[Start of Attachment]

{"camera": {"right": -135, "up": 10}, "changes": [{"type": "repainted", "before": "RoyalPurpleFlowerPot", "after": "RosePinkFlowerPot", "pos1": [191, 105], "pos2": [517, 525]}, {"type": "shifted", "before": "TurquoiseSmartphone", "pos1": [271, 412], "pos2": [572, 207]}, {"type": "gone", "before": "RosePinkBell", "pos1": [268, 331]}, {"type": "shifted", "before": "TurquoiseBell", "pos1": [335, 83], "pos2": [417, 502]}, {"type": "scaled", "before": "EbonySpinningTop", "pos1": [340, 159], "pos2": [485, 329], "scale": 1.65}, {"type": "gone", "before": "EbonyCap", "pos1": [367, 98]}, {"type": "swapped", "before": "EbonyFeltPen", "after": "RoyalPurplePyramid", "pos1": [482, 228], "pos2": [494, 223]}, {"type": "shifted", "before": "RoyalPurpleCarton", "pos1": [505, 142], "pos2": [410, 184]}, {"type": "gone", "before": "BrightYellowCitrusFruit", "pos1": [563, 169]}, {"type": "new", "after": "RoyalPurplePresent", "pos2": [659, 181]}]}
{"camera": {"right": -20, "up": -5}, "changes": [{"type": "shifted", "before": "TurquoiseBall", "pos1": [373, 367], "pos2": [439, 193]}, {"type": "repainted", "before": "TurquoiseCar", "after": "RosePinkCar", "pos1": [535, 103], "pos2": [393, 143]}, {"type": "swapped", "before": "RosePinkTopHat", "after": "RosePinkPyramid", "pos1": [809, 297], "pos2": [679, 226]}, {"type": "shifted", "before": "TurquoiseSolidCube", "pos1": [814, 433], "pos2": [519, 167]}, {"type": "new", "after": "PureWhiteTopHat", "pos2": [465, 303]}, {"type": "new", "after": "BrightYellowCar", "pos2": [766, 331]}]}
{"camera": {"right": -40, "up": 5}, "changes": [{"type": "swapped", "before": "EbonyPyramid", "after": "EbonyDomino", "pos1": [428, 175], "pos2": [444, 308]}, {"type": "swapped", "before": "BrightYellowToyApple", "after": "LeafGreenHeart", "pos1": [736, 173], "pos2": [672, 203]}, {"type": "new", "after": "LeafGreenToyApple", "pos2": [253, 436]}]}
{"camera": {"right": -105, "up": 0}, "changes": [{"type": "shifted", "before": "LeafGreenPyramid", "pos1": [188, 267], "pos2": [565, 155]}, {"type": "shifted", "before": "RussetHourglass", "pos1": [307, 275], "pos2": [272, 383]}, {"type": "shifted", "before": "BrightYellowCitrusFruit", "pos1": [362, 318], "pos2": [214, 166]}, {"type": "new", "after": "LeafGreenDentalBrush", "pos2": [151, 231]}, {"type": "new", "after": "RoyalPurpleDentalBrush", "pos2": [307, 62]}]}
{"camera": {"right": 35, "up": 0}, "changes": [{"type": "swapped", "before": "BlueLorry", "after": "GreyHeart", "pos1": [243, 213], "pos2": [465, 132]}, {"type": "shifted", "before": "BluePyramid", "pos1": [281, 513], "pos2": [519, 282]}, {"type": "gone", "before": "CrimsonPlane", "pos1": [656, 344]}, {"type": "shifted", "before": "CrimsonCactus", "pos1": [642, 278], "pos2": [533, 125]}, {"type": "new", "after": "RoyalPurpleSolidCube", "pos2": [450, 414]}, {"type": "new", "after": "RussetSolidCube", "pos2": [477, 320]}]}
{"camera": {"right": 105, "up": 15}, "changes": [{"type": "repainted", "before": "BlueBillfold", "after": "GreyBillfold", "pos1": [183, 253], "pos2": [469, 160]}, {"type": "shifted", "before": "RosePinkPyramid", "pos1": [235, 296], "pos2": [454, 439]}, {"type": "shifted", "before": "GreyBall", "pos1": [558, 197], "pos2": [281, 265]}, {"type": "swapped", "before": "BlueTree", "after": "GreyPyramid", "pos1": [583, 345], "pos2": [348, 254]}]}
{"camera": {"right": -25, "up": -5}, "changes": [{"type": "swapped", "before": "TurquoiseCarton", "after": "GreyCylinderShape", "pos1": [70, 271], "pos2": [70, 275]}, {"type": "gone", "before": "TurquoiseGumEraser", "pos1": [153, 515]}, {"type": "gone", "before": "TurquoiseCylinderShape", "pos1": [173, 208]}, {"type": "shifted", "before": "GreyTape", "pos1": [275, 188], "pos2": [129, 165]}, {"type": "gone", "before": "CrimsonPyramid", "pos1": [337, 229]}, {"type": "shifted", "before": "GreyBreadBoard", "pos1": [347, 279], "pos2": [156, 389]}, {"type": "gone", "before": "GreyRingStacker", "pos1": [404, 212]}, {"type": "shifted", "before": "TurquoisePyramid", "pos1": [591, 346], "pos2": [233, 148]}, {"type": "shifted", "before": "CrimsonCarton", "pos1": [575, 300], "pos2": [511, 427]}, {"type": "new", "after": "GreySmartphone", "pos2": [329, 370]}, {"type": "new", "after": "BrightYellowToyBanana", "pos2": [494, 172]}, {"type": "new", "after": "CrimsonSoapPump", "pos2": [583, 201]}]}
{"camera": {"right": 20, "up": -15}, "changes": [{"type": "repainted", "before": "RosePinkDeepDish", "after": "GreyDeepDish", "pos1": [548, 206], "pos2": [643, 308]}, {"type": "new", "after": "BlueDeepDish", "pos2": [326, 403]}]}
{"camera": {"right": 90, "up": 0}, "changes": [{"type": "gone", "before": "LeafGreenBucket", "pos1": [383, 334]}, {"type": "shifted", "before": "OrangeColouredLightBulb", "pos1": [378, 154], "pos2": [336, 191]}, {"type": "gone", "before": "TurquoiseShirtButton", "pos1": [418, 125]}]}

[End of Attachment]

Copy each line of the records verbatim.

■ **Exercise solution**:
{"camera": {"right": -135, "up": 10}, "changes": [{"type": "repainted", "before": "RoyalPurpleFlowerPot", "after": "RosePinkFlowerPot", "pos1": [191, 105], "pos2": [517, 525]}, {"type": "shifted", "before": "TurquoiseSmartphone", "pos1": [271, 412], "pos2": [572, 207]}, {"type": "gone", "before": "RosePinkBell", "pos1": [268, 331]}, {"type": "shifted", "before": "TurquoiseBell", "pos1": [335, 83], "pos2": [417, 502]}, {"type": "scaled", "before": "EbonySpinningTop", "pos1": [340, 159], "pos2": [485, 329], "scale": 1.65}, {"type": "gone", "before": "EbonyCap", "pos1": [367, 98]}, {"type": "swapped", "before": "EbonyFeltPen", "after": "RoyalPurplePyramid", "pos1": [482, 228], "pos2": [494, 223]}, {"type": "shifted", "before": "RoyalPurpleCarton", "pos1": [505, 142], "pos2": [410, 184]}, {"type": "gone", "before": "BrightYellowCitrusFruit", "pos1": [563, 169]}, {"type": "new", "after": "RoyalPurplePresent", "pos2": [659, 181]}]}
{"camera": {"right": -20, "up": -5}, "changes": [{"type": "shifted", "before": "TurquoiseBall", "pos1": [373, 367], "pos2": [439, 193]}, {"type": "repainted", "before": "TurquoiseCar", "after": "RosePinkCar", "pos1": [535, 103], "pos2": [393, 143]}, {"type": "swapped", "before": "RosePinkTopHat", "after": "RosePinkPyramid", "pos1": [809, 297], "pos2": [679, 226]}, {"type": "shifted", "before": "TurquoiseSolidCube", "pos1": [814, 433], "pos2": [519, 167]}, {"type": "new", "after": "PureWhiteTopHat", "pos2": [465, 303]}, {"type": "new", "after": "BrightYellowCar", "pos2": [766, 331]}]}
{"camera": {"right": -40, "up": 5}, "changes": [{"type": "swapped", "before": "EbonyPyramid", "after": "EbonyDomino", "pos1": [428, 175], "pos2": [444, 308]}, {"type": "swapped", "before": "BrightYellowToyApple", "after": "LeafGreenHeart", "pos1": [736, 173], "pos2": [672, 203]}, {"type": "new", "after": "LeafGreenToyApple", "pos2": [253, 436]}]}
{"camera": {"right": -105, "up": 0}, "changes": [{"type": "shifted", "before": "LeafGreenPyramid", "pos1": [188, 267], "pos2": [565, 155]}, {"type": "shifted", "before": "RussetHourglass", "pos1": [307, 275], "pos2": [272, 383]}, {"type": "shifted", "before": "BrightYellowCitrusFruit", "pos1": [362, 318], "pos2": [214, 166]}, {"type": "new", "after": "LeafGreenDentalBrush", "pos2": [151, 231]}, {"type": "new", "after": "RoyalPurpleDentalBrush", "pos2": [307, 62]}]}
{"camera": {"right": 35, "up": 0}, "changes": [{"type": "swapped", "before": "BlueLorry", "after": "GreyHeart", "pos1": [243, 213], "pos2": [465, 132]}, {"type": "shifted", "before": "BluePyramid", "pos1": [281, 513], "pos2": [519, 282]}, {"type": "gone", "before": "CrimsonPlane", "pos1": [656, 344]}, {"type": "shifted", "before": "CrimsonCactus", "pos1": [642, 278], "pos2": [533, 125]}, {"type": "new", "after": "RoyalPurpleSolidCube", "pos2": [450, 414]}, {"type": "new", "after": "RussetSolidCube", "pos2": [477, 320]}]}
{"camera": {"right": 105, "up": 15}, "changes": [{"type": "repainted", "before": "BlueBillfold", "after": "GreyBillfold", "pos1": [183, 253], "pos2": [469, 160]}, {"type": "shifted", "before": "RosePinkPyramid", "pos1": [235, 296], "pos2": [454, 439]}, {"type": "shifted", "before": "GreyBall", "pos1": [558, 197], "pos2": [281, 265]}, {"type": "swapped", "before": "BlueTree", "after": "GreyPyramid", "pos1": [583, 345], "pos2": [348, 254]}]}
{"camera": {"right": -25, "up": -5}, "changes": [{"type": "swapped", "before": "TurquoiseCarton", "after": "GreyCylinderShape", "pos1": [70, 271], "pos2": [70, 275]}, {"type": "gone", "before": "TurquoiseGumEraser", "pos1": [153, 515]}, {"type": "gone", "before": "TurquoiseCylinderShape", "pos1": [173, 208]}, {"type": "shifted", "before": "GreyTape", "pos1": [275, 188], "pos2": [129, 165]}, {"type": "gone", "before": "CrimsonPyramid", "pos1": [337, 229]}, {"type": "shifted", "before": "GreyBreadBoard", "pos1": [347, 279], "pos2": [156, 389]}, {"type": "gone", "before": "GreyRingStacker", "pos1": [404, 212]}, {"type": "shifted", "before": "TurquoisePyramid", "pos1": [591, 346], "pos2": [233, 148]}, {"type": "shifted", "before": "CrimsonCarton", "pos1": [575, 300], "pos2": [511, 427]}, {"type": "new", "after": "GreySmartphone", "pos2": [329, 370]}, {"type": "new", "after": "BrightYellowToyBanana", "pos2": [494, 172]}, {"type": "new", "after": "CrimsonSoapPump", "pos2": [583, 201]}]}
{"camera": {"right": 20, "up": -15}, "changes": [{"type": "repainted", "before": "RosePinkDeepDish", "after": "GreyDeepDish", "pos1": [548, 206], "pos2": [643, 308]}, {"type": "new", "after": "BlueDeepDish", "pos2": [326, 403]}]}
{"camera": {"right": 90, "up": 0}, "changes": [{"type": "gone", "before": "LeafGreenBucket", "pos1": [383, 334]}, {"type": "shifted", "before": "OrangeColouredLightBulb", "pos1": [378, 154], "pos2": [336, 191]}, {"type": "gone", "before": "TurquoiseShirtButton", "pos1": [418, 125]}]}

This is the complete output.